**What to produce:** Please transcribe the entries below exactly and leave out every picture.

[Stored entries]
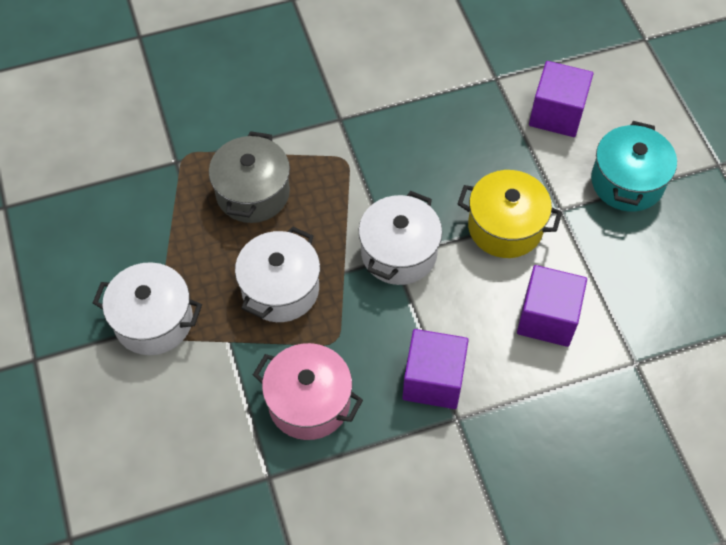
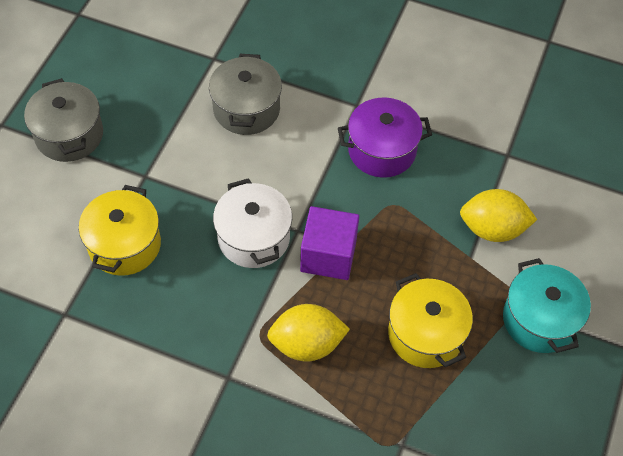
grey pot: 1 -> 2
pink pot: 1 -> 0
purple cube: 3 -> 1
purple pot: 0 -> 1
white pot: 3 -> 1
yellow lemon: 0 -> 2
yellow pot: 1 -> 2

**Expected output:**
grey pot: 1 -> 2
pink pot: 1 -> 0
purple cube: 3 -> 1
purple pot: 0 -> 1
white pot: 3 -> 1
yellow lemon: 0 -> 2
yellow pot: 1 -> 2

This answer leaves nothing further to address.